→ **WORK ORDER**
Span requested from the data below: the line with "green_bapivosin; orange_fuzigoren; black_fuzigoren" through the line with "green_marudatal (1st from", both included. Give only these lines again, exactly, and leave every picture out.

→ **DATA SUPPLIED**
____

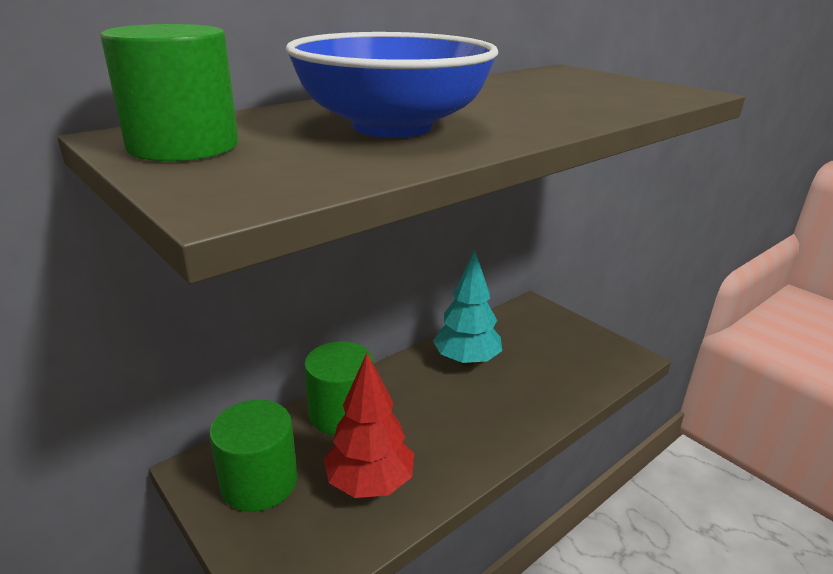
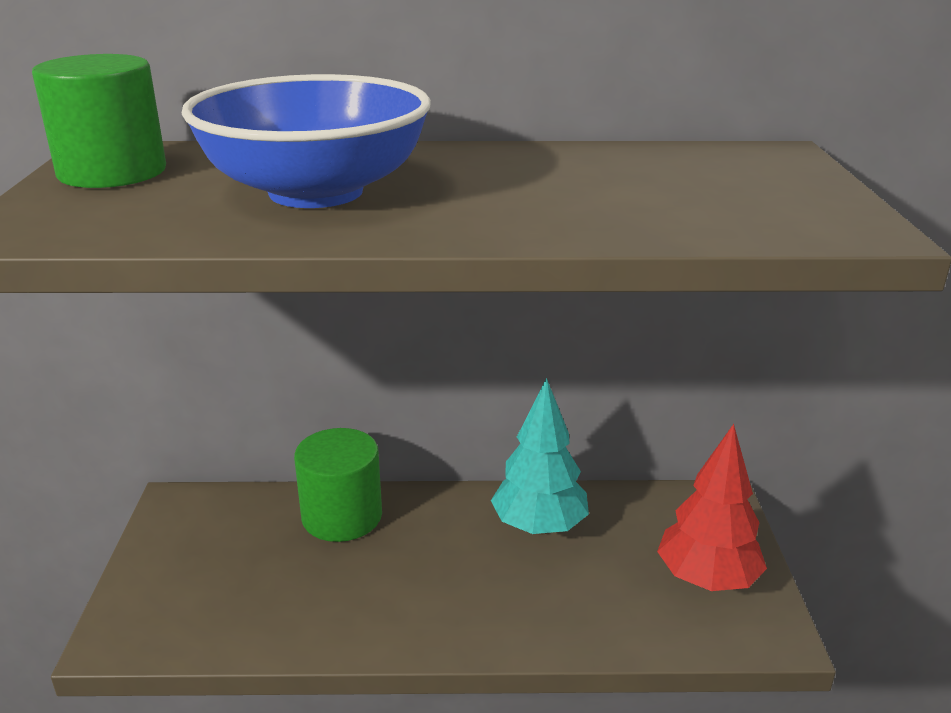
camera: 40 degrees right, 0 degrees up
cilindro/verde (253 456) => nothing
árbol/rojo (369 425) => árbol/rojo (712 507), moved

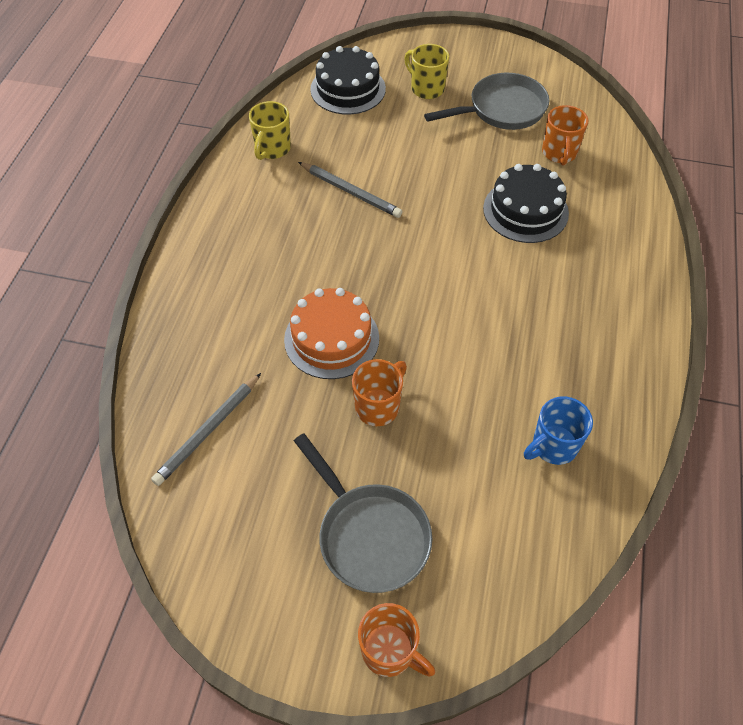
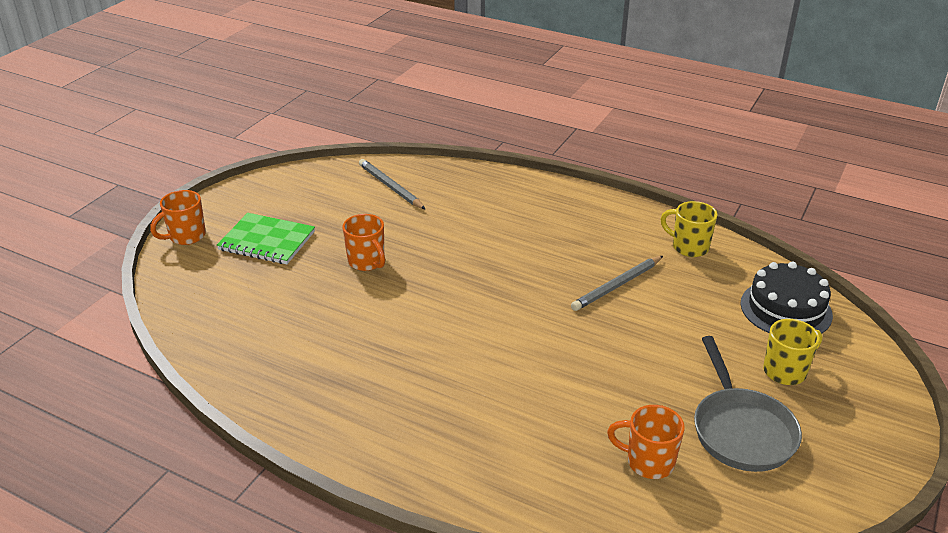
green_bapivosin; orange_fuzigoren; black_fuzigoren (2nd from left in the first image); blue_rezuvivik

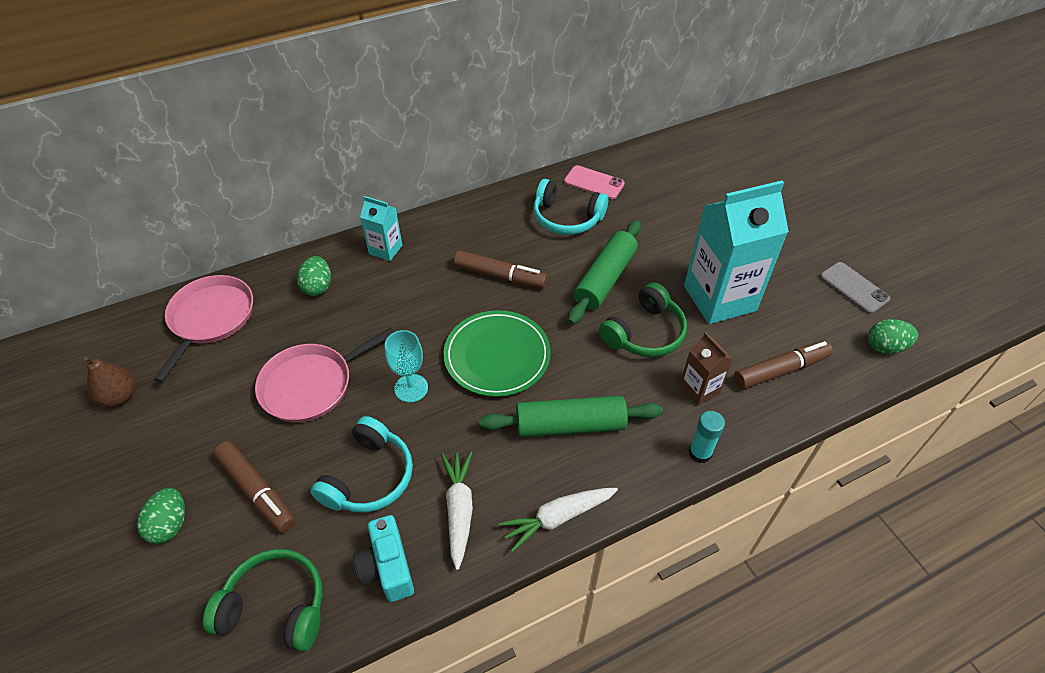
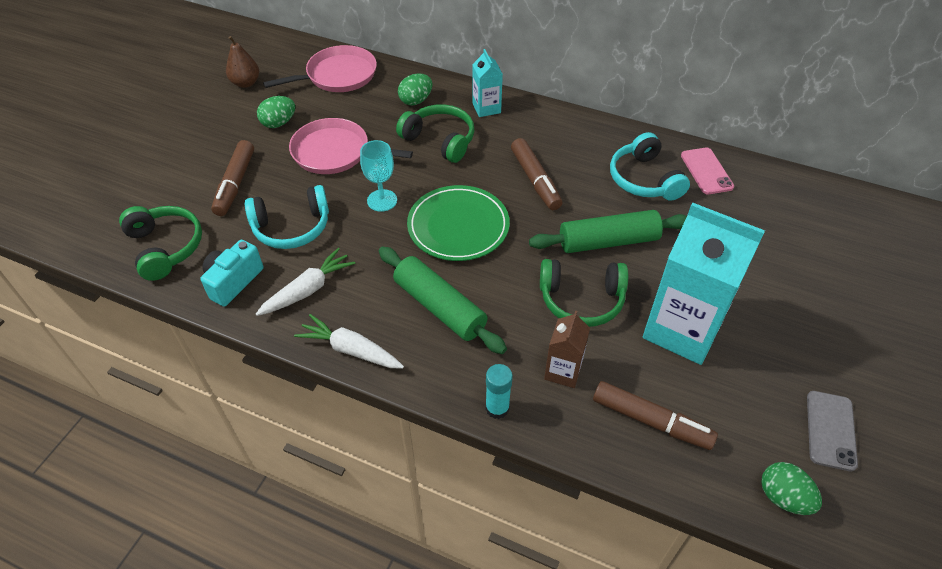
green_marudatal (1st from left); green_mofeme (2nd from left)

____

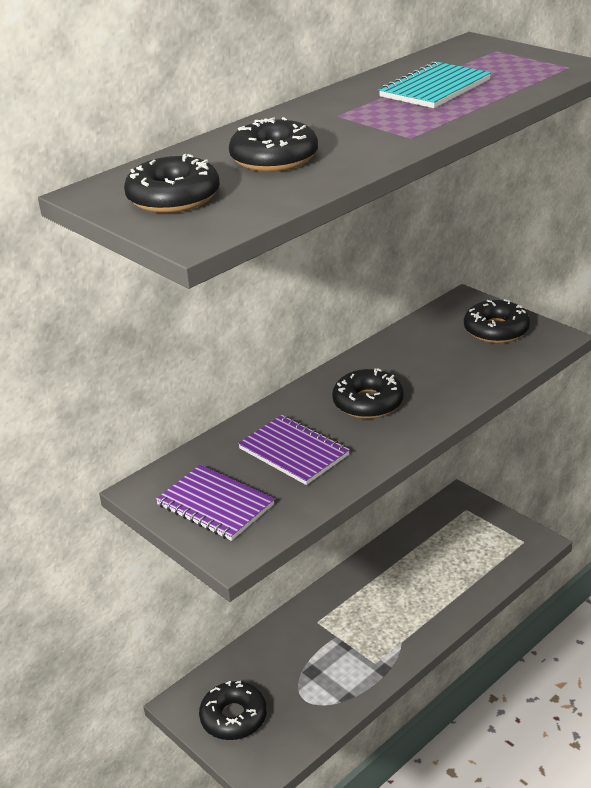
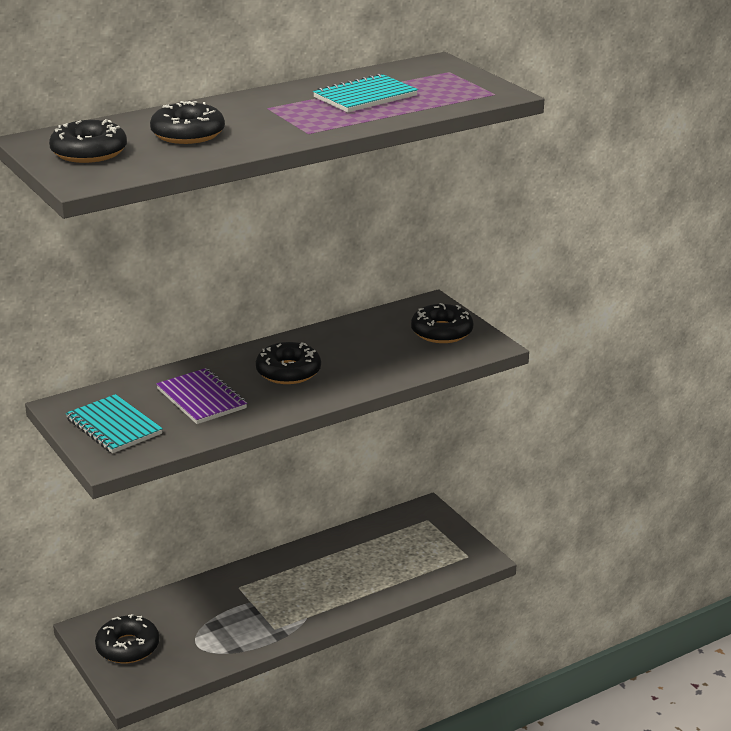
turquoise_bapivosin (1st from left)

____

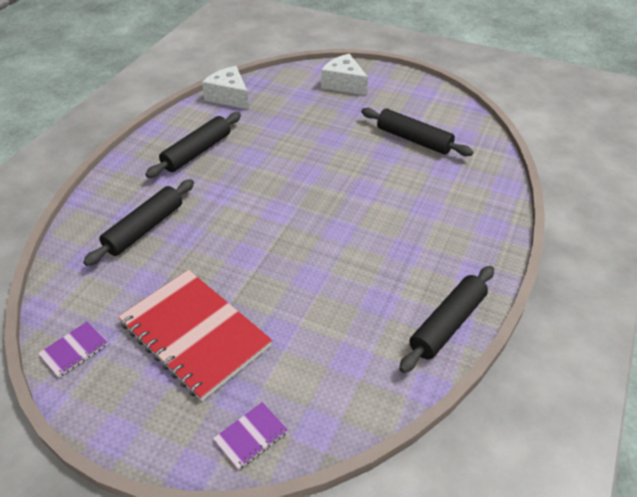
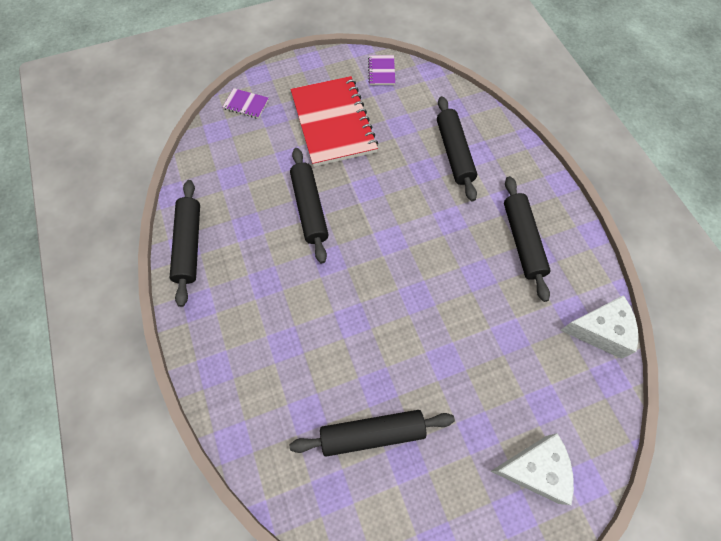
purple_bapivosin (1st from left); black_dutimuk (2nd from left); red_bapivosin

____

→ **TASK RESULT**
green_bapivosin; orange_fuzigoren; black_fuzigoren (2nd from left in the first image); blue_rezuvivik

green_marudatal (1st from left); green_mofeme (2nd from left)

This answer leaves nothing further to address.